Of the entries below, restate word for word only the section that runs from the line with "none -> white brick L4:L6 level 1" to the line with "none -> purple brick H8 level 1", counting both ends.

Stored items from a collection
"""

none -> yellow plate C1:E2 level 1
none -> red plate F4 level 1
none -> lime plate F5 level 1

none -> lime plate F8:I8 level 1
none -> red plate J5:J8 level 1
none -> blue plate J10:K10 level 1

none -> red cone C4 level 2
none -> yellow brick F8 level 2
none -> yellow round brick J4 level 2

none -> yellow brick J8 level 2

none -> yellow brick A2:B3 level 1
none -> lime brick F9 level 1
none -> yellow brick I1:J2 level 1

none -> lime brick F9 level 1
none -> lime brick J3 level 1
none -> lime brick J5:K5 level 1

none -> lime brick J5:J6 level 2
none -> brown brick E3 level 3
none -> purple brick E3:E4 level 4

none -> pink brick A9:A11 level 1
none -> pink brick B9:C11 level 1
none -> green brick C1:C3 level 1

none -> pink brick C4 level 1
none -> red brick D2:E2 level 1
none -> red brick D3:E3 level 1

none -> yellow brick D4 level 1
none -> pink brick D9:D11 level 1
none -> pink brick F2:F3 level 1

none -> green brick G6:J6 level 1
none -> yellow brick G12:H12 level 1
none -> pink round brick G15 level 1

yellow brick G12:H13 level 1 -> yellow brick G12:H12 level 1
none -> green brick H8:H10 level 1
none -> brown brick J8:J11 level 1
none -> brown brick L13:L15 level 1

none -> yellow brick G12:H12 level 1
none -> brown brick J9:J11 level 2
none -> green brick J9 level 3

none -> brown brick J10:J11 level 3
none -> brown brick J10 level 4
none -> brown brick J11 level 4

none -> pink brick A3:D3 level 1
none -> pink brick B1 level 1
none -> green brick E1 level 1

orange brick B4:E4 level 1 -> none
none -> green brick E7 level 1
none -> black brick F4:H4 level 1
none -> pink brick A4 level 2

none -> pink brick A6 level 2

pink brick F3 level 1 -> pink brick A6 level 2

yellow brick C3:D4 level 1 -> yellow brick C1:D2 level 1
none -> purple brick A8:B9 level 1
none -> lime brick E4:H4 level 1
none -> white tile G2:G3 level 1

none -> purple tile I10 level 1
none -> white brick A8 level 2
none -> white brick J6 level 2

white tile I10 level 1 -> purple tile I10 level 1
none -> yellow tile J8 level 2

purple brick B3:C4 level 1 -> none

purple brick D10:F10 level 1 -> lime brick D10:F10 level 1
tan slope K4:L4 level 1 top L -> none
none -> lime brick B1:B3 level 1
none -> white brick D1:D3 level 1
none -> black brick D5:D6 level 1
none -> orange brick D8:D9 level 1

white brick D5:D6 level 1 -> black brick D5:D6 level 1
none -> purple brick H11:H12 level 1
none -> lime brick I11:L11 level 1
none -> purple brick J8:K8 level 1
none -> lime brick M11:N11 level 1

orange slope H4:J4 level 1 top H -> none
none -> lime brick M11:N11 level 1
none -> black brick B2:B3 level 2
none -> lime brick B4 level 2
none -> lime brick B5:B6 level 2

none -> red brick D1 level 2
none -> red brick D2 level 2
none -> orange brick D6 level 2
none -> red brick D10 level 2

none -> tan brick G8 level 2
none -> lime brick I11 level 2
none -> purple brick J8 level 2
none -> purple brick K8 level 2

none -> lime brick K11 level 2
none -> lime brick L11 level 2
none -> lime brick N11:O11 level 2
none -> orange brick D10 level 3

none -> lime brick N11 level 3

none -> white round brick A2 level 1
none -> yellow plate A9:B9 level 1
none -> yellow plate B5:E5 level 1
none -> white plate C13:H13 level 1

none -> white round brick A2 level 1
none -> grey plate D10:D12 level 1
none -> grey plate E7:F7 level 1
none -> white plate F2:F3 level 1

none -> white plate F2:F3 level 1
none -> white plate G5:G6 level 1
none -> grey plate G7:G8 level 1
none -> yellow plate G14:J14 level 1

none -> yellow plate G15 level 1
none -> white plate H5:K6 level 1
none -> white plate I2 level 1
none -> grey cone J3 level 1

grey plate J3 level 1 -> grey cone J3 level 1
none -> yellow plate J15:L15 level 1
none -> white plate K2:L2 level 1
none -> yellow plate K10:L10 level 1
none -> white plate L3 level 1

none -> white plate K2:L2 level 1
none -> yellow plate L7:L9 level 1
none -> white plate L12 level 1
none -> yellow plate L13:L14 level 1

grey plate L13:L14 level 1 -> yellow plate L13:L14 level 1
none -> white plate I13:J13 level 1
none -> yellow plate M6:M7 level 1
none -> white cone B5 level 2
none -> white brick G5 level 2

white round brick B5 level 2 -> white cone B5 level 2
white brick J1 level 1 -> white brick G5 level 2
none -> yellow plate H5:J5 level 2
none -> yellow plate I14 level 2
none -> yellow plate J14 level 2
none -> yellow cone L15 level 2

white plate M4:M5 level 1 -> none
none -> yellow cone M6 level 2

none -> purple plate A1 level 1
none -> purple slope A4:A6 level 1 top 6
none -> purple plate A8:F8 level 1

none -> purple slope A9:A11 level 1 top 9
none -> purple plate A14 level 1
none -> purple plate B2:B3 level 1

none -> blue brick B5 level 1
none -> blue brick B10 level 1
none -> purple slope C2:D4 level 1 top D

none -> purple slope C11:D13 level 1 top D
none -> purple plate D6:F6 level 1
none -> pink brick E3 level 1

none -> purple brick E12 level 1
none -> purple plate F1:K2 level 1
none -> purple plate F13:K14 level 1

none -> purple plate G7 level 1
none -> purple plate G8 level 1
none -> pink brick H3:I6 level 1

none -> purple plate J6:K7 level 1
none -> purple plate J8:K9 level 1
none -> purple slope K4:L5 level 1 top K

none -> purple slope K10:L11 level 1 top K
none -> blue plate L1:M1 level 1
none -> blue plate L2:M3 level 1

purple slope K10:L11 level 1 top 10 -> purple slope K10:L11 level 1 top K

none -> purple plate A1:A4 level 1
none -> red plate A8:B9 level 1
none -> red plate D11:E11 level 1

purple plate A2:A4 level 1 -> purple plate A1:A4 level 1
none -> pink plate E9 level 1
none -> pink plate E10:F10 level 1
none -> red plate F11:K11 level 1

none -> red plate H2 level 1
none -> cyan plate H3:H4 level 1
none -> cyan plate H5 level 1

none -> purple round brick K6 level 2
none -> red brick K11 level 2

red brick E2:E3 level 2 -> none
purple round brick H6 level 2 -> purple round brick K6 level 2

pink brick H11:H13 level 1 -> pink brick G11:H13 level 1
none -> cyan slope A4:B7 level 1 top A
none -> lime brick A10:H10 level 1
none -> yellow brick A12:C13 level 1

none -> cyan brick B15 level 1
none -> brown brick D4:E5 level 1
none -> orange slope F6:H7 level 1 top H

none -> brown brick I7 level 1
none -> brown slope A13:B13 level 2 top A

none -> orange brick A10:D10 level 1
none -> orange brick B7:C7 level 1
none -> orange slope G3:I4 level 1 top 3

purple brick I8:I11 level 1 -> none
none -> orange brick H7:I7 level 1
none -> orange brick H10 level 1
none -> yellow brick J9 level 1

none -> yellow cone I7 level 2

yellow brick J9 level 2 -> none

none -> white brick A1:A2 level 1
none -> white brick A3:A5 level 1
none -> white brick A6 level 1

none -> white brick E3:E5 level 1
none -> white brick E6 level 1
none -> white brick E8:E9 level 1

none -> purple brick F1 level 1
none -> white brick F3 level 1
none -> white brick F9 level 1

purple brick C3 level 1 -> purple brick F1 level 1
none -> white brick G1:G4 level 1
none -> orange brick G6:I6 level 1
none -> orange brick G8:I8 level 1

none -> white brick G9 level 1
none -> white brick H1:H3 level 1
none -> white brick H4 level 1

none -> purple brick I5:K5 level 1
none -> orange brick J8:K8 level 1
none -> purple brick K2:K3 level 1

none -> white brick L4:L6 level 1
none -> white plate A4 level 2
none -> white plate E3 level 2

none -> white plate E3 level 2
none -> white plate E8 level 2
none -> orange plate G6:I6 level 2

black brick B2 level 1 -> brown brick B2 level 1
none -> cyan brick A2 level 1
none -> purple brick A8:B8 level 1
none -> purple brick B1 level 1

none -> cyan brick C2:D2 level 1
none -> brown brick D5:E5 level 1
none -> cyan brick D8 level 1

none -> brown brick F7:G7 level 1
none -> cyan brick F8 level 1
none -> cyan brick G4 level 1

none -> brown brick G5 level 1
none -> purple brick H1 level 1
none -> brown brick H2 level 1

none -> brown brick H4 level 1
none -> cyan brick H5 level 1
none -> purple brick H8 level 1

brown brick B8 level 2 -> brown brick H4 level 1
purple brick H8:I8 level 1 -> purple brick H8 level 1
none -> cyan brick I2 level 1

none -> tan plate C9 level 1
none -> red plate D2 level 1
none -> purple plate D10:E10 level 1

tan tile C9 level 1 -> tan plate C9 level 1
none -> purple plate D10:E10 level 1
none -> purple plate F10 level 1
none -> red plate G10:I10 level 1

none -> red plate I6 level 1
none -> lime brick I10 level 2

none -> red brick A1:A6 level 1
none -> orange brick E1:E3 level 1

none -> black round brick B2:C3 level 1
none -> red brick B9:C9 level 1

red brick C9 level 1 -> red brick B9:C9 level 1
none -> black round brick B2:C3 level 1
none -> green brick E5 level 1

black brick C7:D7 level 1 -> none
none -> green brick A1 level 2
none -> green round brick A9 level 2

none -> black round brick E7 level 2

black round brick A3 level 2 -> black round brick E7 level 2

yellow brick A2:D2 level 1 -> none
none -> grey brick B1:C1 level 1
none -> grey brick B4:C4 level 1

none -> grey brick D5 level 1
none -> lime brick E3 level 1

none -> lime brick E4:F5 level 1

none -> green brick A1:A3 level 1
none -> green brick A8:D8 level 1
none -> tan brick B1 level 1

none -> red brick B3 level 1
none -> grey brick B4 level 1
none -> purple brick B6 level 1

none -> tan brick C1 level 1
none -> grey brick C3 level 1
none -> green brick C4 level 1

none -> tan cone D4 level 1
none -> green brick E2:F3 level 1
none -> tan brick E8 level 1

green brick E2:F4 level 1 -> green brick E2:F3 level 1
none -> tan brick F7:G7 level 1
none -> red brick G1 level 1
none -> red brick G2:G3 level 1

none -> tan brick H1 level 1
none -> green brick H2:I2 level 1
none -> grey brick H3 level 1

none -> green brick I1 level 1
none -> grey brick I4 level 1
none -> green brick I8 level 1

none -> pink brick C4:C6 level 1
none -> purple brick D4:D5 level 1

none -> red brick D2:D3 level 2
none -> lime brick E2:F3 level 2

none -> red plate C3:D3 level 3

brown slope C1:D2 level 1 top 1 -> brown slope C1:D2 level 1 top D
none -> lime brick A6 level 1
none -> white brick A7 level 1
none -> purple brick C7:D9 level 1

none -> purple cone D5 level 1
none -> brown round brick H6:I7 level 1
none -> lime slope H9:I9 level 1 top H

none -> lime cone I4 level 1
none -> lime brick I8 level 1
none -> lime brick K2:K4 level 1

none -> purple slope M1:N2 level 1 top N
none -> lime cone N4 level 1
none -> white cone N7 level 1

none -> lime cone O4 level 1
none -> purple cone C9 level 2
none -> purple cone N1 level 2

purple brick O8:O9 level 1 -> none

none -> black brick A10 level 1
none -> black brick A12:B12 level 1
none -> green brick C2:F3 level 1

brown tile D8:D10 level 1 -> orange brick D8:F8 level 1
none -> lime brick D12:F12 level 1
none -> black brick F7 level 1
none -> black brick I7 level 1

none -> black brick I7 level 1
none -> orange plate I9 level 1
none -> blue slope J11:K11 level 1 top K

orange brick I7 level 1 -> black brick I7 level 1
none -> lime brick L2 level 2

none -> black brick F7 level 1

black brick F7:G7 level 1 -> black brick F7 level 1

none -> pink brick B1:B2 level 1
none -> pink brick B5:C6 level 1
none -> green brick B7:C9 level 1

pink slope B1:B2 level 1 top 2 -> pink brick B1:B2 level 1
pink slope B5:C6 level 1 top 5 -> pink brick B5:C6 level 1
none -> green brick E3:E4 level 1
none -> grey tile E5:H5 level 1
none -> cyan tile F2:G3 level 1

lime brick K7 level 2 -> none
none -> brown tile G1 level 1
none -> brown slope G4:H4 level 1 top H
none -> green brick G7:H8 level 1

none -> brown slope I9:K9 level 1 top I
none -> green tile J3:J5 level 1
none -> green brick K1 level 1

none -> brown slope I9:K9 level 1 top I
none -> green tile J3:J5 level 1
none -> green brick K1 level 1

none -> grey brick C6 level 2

"""

- WRITTEN ANSWER:
none -> white brick L4:L6 level 1
none -> white plate A4 level 2
none -> white plate E3 level 2

none -> white plate E3 level 2
none -> white plate E8 level 2
none -> orange plate G6:I6 level 2

black brick B2 level 1 -> brown brick B2 level 1
none -> cyan brick A2 level 1
none -> purple brick A8:B8 level 1
none -> purple brick B1 level 1

none -> cyan brick C2:D2 level 1
none -> brown brick D5:E5 level 1
none -> cyan brick D8 level 1

none -> brown brick F7:G7 level 1
none -> cyan brick F8 level 1
none -> cyan brick G4 level 1

none -> brown brick G5 level 1
none -> purple brick H1 level 1
none -> brown brick H2 level 1

none -> brown brick H4 level 1
none -> cyan brick H5 level 1
none -> purple brick H8 level 1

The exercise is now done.